• Instructions to follow
Go through the lines below. Copy those with "heart".

-.-.-

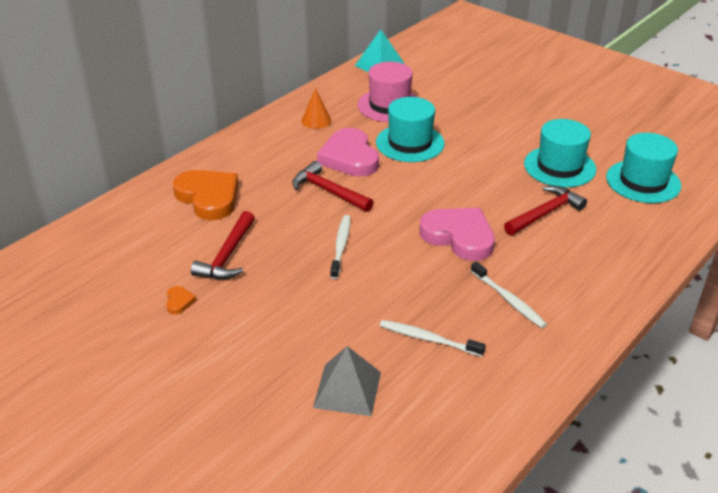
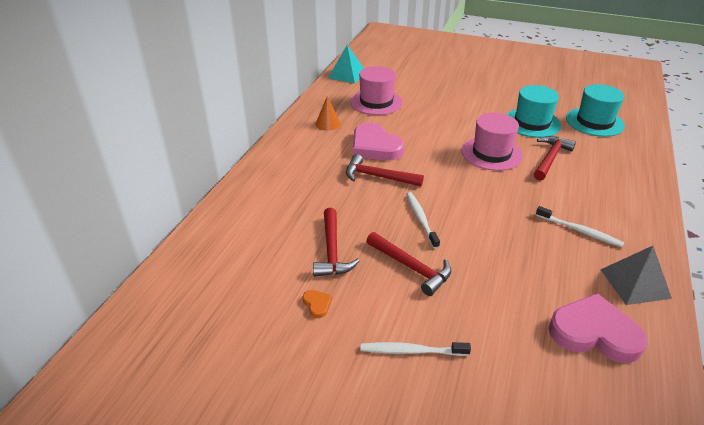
camera: 20 degrees left, 0 degrees up
(208, 197) = (281, 204): orange heart -> none
(294, 291) = (411, 267): none -> red hammer
(347, 389) = (520, 344): grey pyramid -> grey pyramid (635, 283)
(410, 143) = (413, 127): turquoise hat -> none
(428, 339) = (548, 280): white toothbrush -> white toothbrush (411, 351)
(459, 236) = (504, 190): pink heart -> pink heart (594, 333)
(478, 192) = (491, 153): none -> pink hat

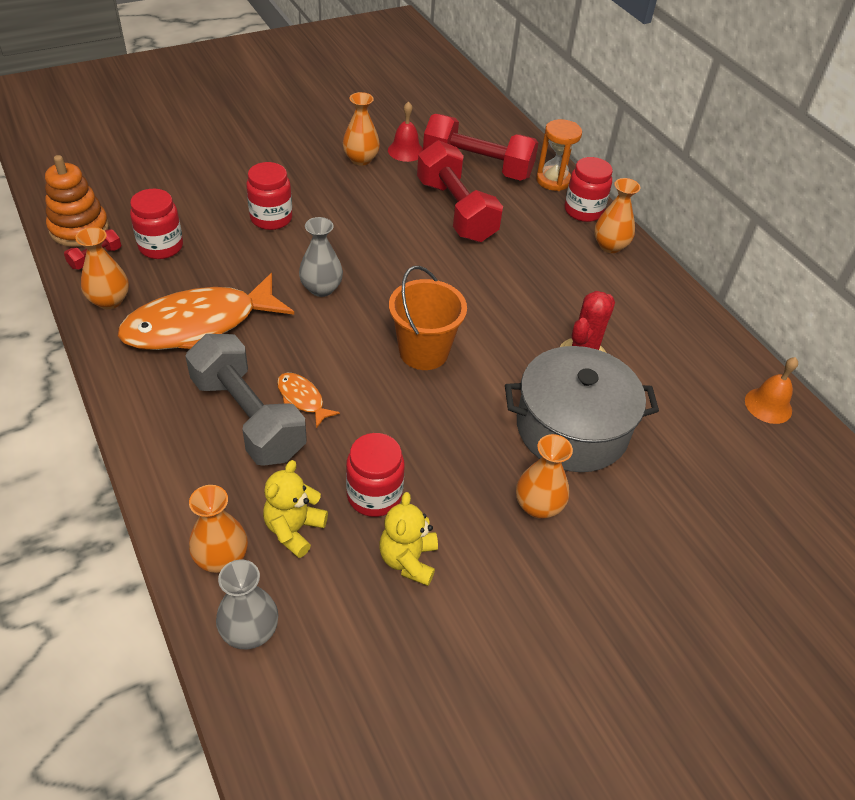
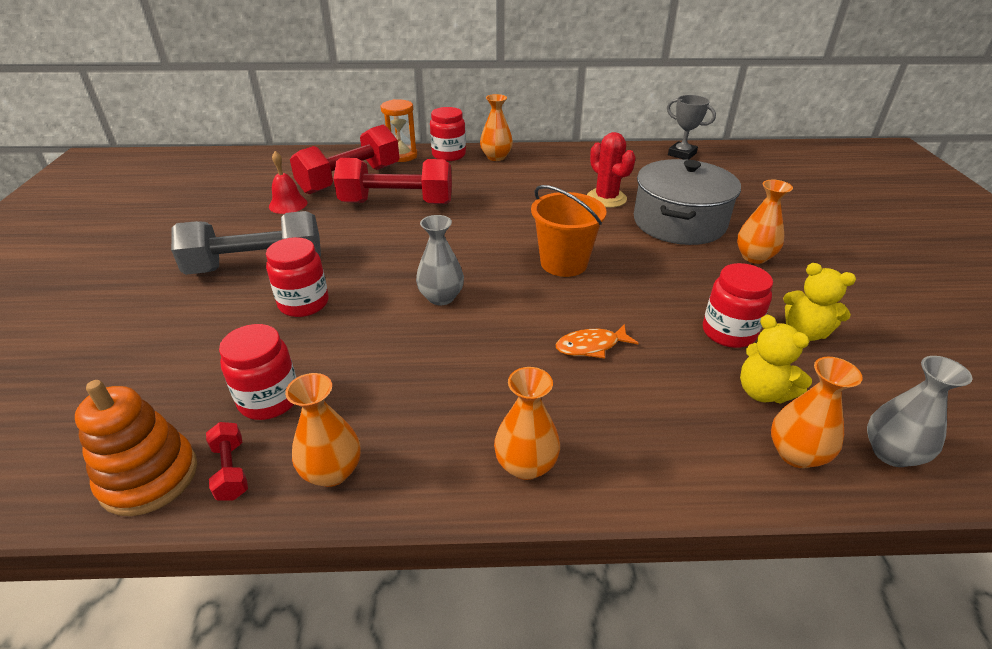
camera: 60 degrees left, 10 degrees down
(199, 325) = (437, 396): orange fish -> none
(248, 417) = (601, 389): grey dumbbell -> grey dumbbell (256, 266)
(361, 159) = (271, 229): orange vase -> orange vase (526, 465)
(768, 405) = (682, 154): orange bell -> grey trophy

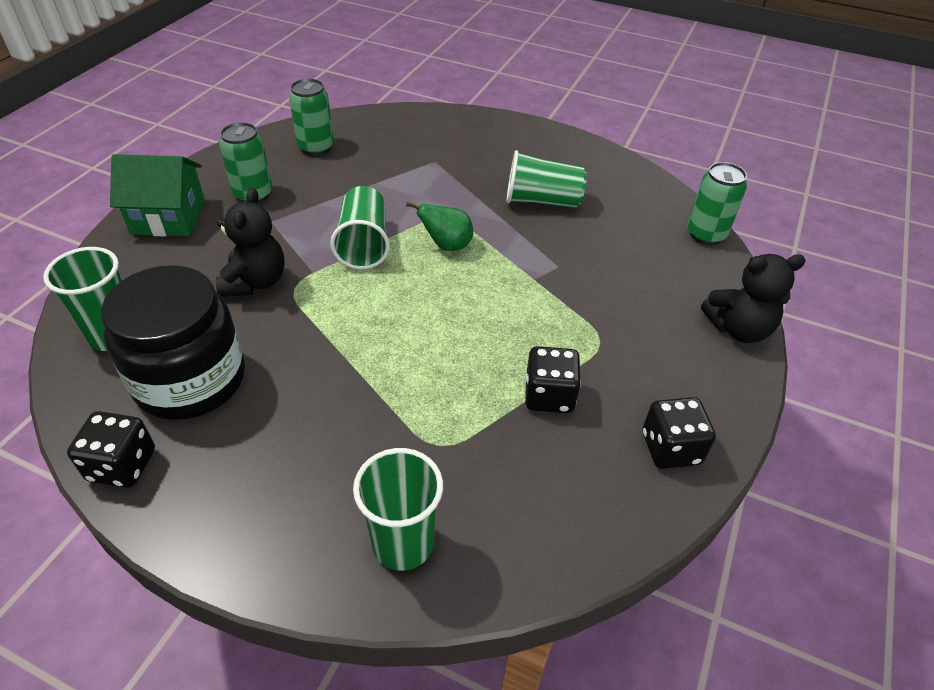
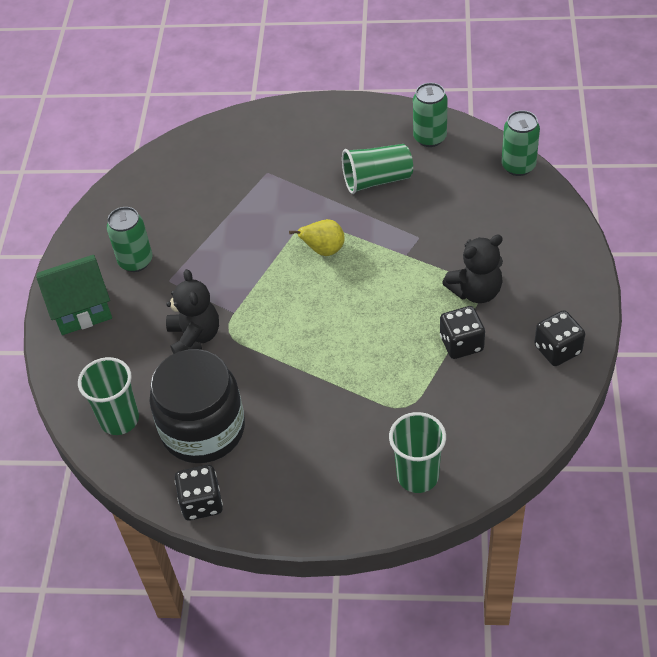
camera: 15 degrees left, 5 degrees up
(316, 147) = (156, 194): green can -> green can (430, 138)
(363, 244) = (257, 273): green cup -> none
(447, 245) = (324, 250): green pear -> yellow pear
(738, 329) = (571, 242): black teddy bear -> black teddy bear (476, 291)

-.-.-

• Result of the task
(208, 197) = (281, 204): orange heart -> none
(459, 236) = (504, 190): pink heart -> pink heart (594, 333)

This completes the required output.